> _What you have to do_: Please copy each line below that contains the string "schottky".

> _Records supplied_:
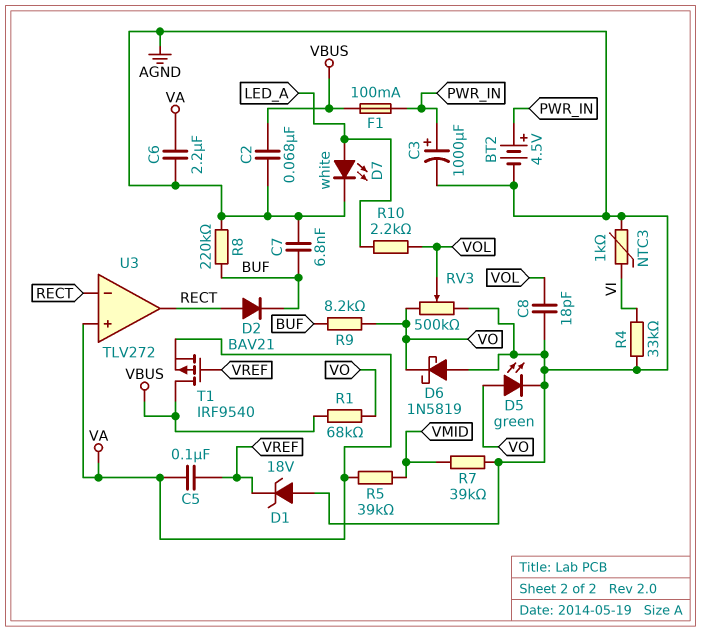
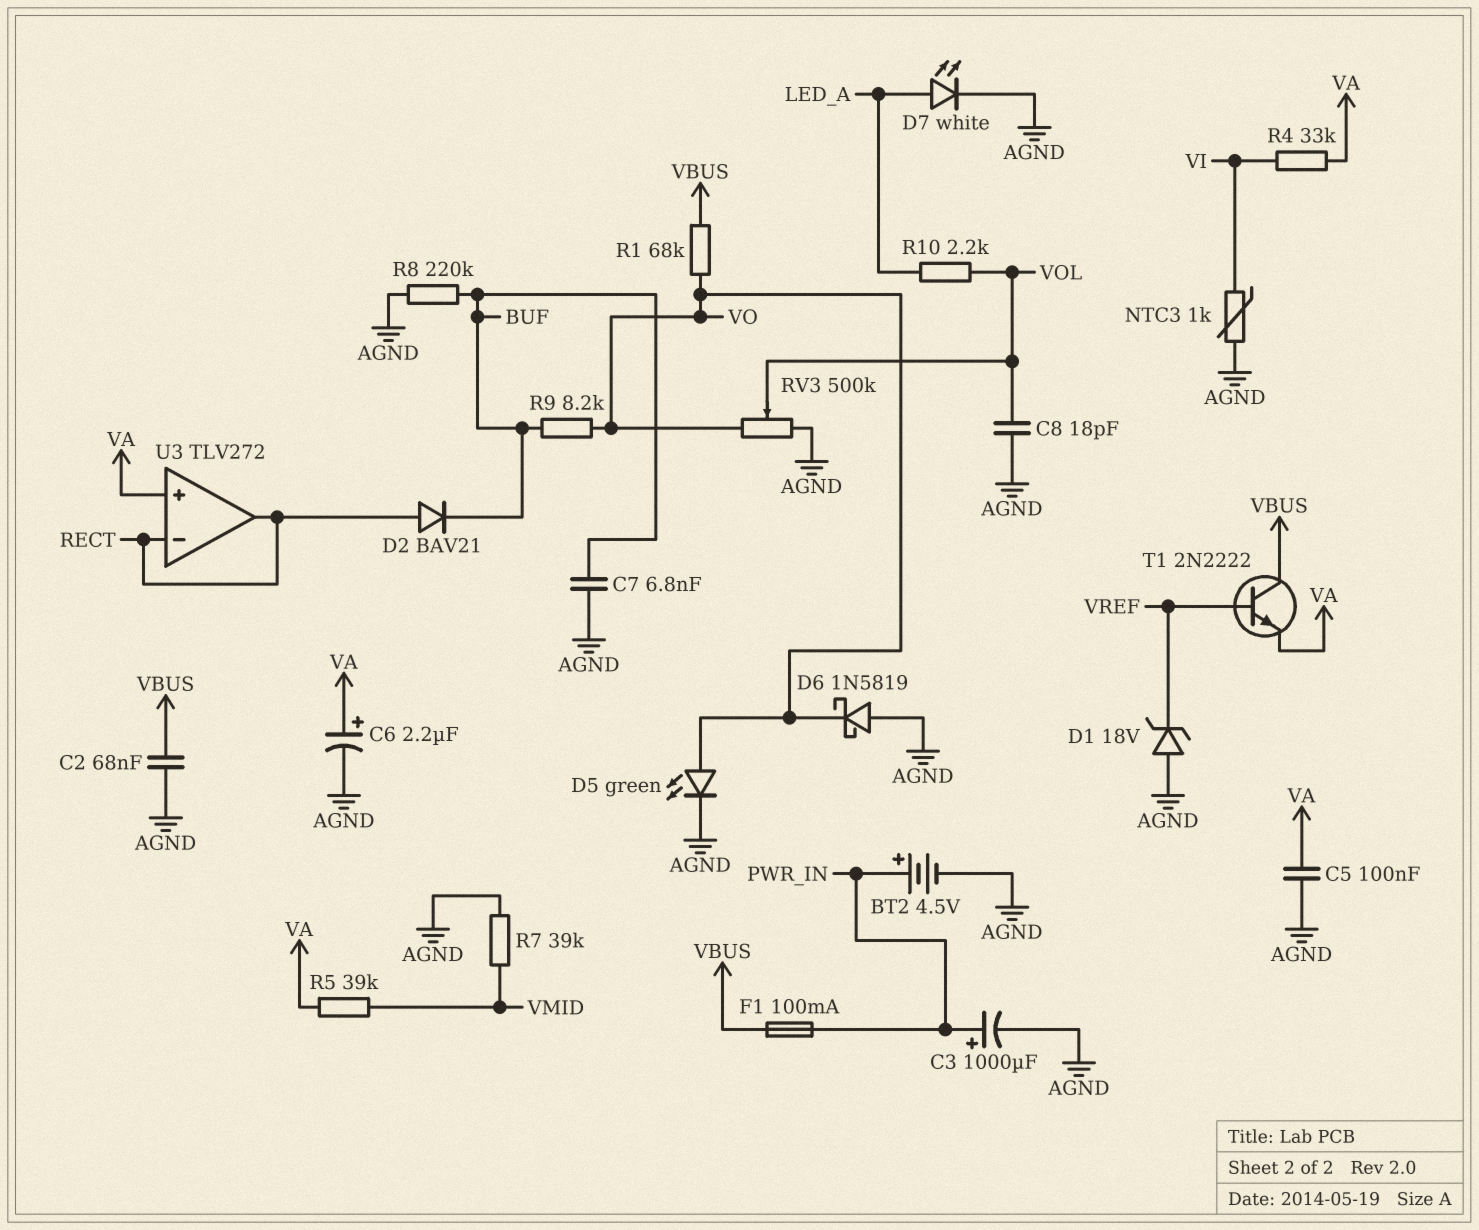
C5: 100nF (VA, VREF) -> 100nF (AGND, VA)
C6: 2.2uF (AGND, VA) -> 2.2uF (plus VA, minus AGND)
R4: 33k (AGND, VI) -> 33k (VA, VI)
T1: PMOS IRF9540 (G VREF, D VBUS, S VA) -> NPN 2N2222 (B VREF, C VBUS, E VA)

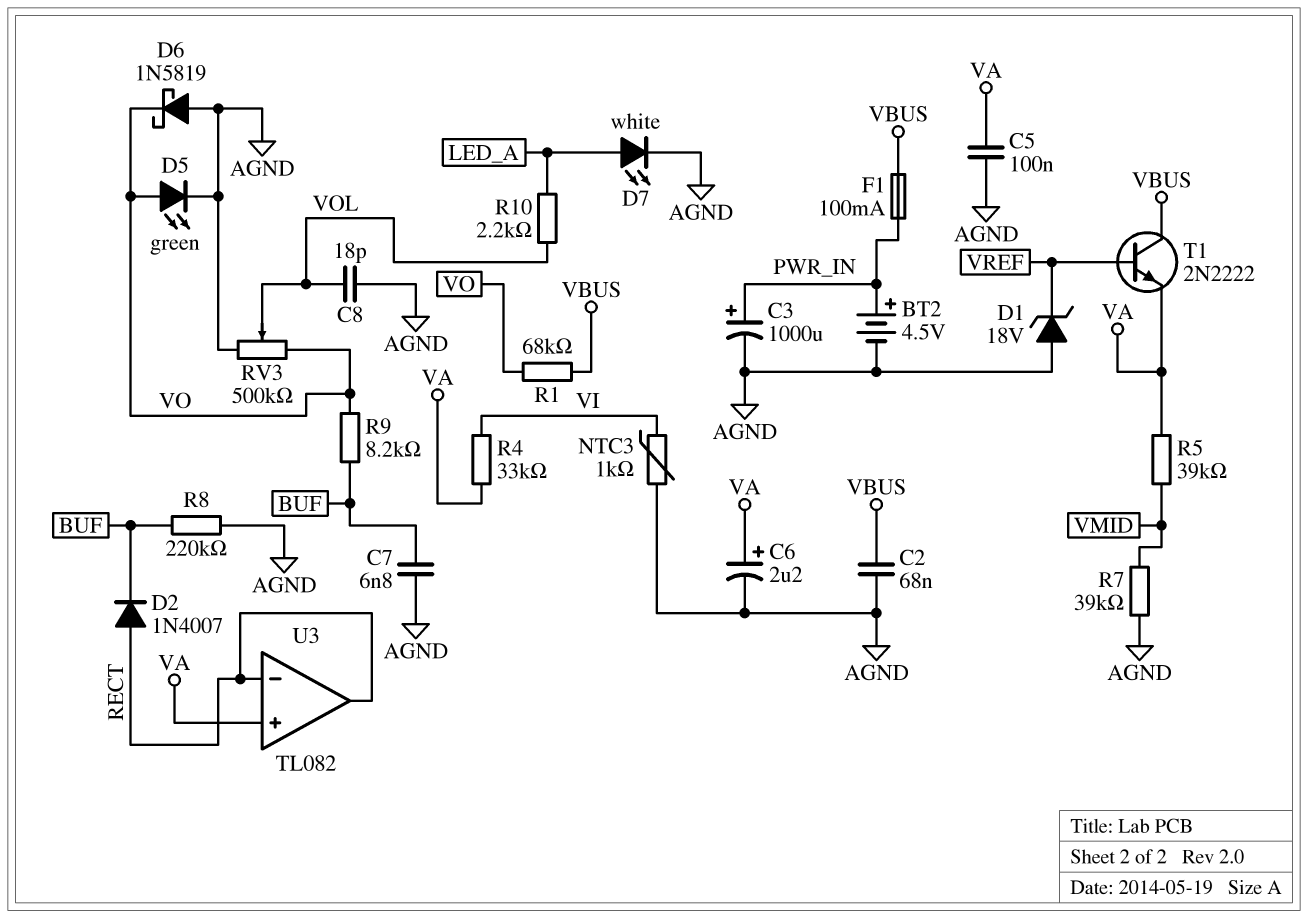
D2: diode BAV21 (A RECT, K BUF) -> diode 1N4007 (A RECT, K BUF)
U3: TLV272 -> TL082

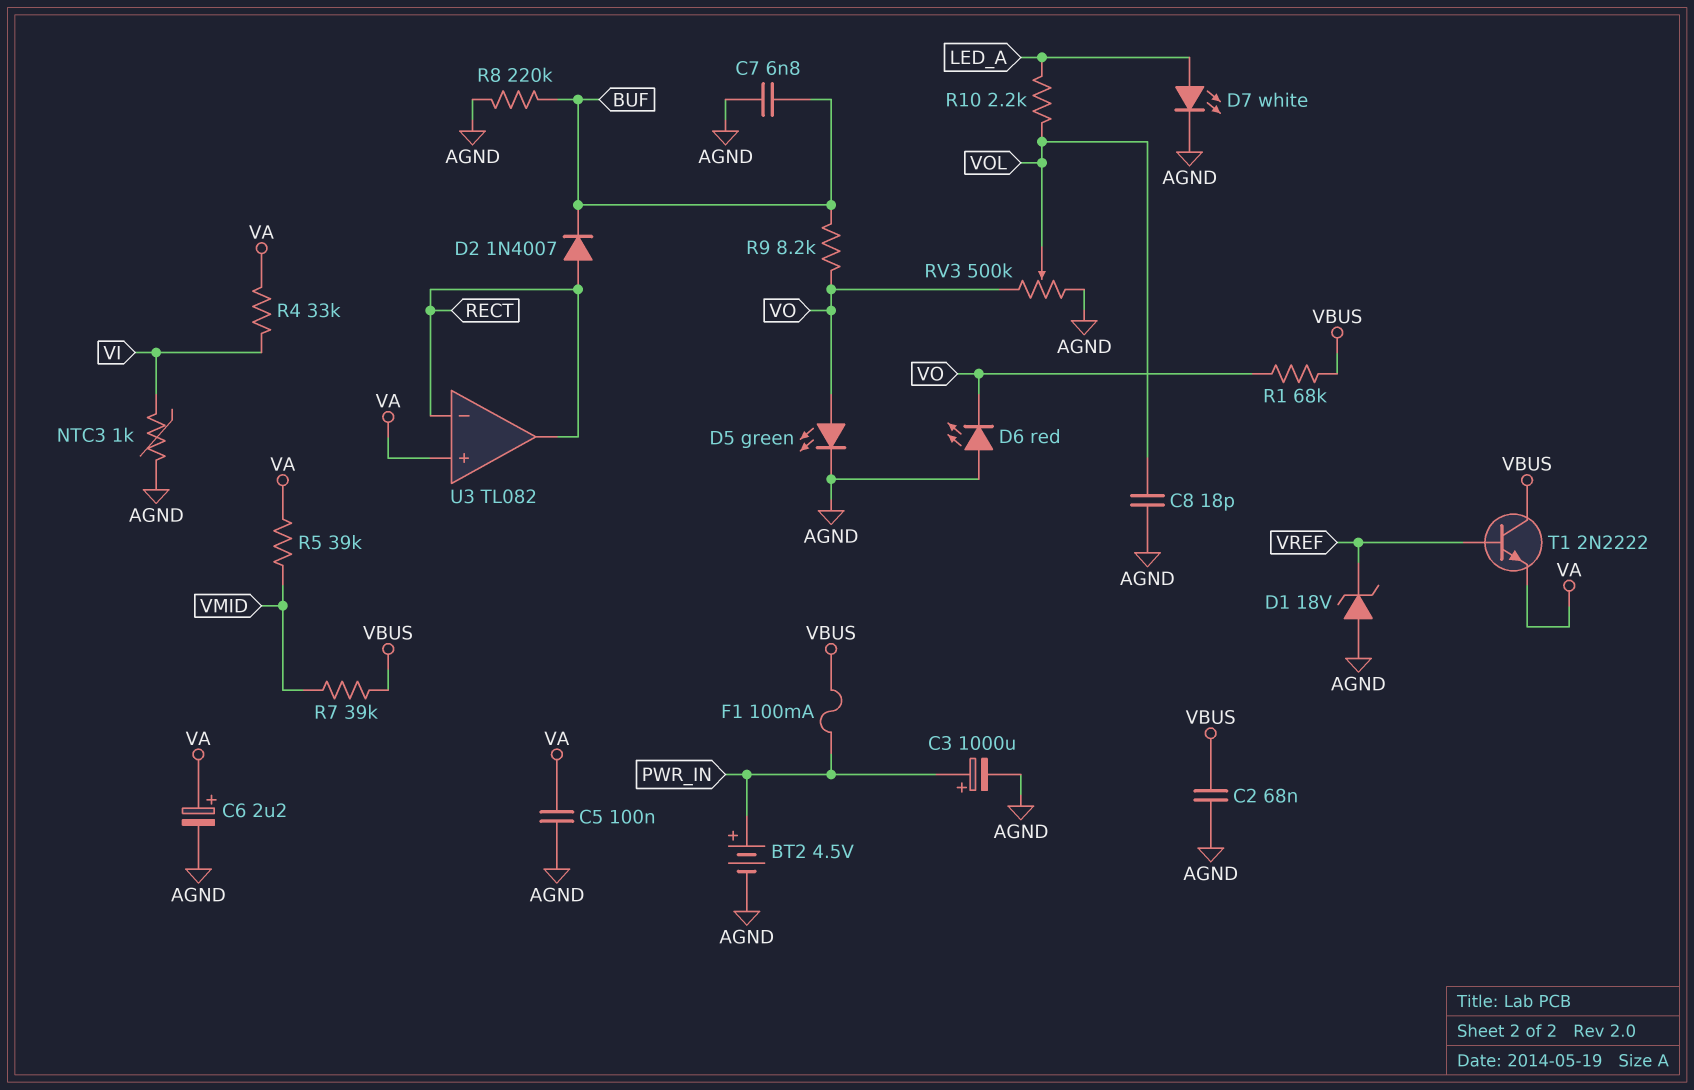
D6: schottky 1N5819 (A AGND, K VO) -> LED red (A AGND, K VO)
R7: 39k (AGND, VMID) -> 39k (VBUS, VMID)

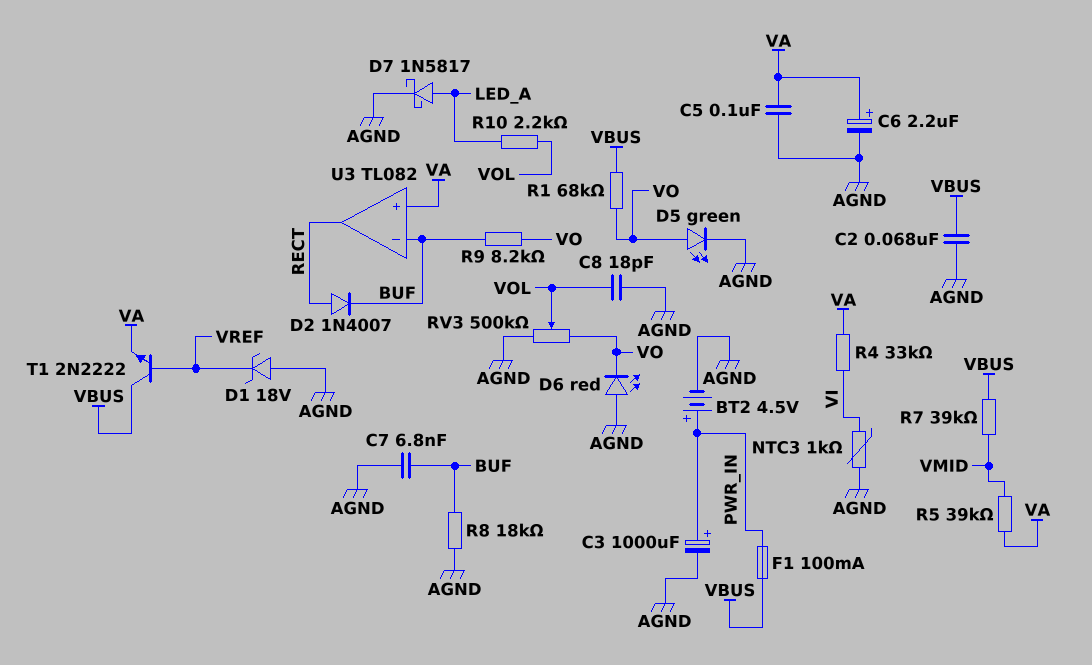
D7: LED white (A LED_A, K AGND) -> schottky 1N5817 (A LED_A, K AGND)
R8: 220k (AGND, BUF) -> 18k (AGND, BUF)
U3 pin in-: RECT -> BUF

> _Result_:
D6: schottky 1N5819 (A AGND, K VO) -> LED red (A AGND, K VO)
D7: LED white (A LED_A, K AGND) -> schottky 1N5817 (A LED_A, K AGND)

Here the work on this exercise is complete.